**RECORD LIST**:
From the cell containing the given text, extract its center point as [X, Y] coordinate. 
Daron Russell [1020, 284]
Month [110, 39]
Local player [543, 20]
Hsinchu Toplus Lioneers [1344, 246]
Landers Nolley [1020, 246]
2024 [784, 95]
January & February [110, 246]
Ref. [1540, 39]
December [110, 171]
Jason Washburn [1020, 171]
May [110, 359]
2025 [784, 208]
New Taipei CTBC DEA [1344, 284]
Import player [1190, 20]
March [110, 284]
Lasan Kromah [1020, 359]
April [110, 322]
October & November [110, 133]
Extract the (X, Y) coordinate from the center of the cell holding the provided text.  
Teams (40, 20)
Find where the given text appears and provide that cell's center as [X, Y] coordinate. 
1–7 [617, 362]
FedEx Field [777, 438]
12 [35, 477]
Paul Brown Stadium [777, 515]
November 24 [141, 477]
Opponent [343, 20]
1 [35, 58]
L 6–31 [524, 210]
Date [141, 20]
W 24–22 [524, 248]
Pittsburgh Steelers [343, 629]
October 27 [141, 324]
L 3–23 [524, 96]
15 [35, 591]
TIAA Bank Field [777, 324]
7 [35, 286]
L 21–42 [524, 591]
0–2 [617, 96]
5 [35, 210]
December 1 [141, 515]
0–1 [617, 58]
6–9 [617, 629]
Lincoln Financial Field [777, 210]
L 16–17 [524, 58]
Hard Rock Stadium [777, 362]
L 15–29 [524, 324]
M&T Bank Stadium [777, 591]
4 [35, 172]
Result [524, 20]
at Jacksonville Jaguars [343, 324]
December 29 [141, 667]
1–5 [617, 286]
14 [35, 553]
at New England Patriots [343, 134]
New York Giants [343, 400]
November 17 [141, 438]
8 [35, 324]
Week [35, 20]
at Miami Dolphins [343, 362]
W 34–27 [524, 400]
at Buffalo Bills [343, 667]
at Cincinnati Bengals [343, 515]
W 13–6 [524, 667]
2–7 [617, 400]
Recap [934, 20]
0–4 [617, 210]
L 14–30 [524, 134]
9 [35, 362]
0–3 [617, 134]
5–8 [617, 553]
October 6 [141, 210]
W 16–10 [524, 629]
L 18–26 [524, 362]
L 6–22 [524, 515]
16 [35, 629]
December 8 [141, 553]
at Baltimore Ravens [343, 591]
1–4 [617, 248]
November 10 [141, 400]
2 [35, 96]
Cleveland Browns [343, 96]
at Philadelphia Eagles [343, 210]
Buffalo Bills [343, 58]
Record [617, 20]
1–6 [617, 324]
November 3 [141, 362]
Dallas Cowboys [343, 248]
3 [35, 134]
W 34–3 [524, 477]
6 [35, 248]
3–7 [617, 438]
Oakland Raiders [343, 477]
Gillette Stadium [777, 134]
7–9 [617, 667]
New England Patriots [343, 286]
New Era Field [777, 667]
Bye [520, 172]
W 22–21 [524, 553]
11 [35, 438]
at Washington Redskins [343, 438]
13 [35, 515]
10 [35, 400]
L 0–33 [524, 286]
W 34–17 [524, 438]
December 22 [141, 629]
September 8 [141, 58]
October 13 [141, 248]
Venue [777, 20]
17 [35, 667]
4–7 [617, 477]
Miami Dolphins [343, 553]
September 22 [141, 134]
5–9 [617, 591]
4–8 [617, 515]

**GOAL**:
Report every line in the records above that contains the word "Field", copying each such line in full.

**RESPONSE FOR THIS EXERCISE**:
FedEx Field [777, 438]
TIAA Bank Field [777, 324]
Lincoln Financial Field [777, 210]
New Era Field [777, 667]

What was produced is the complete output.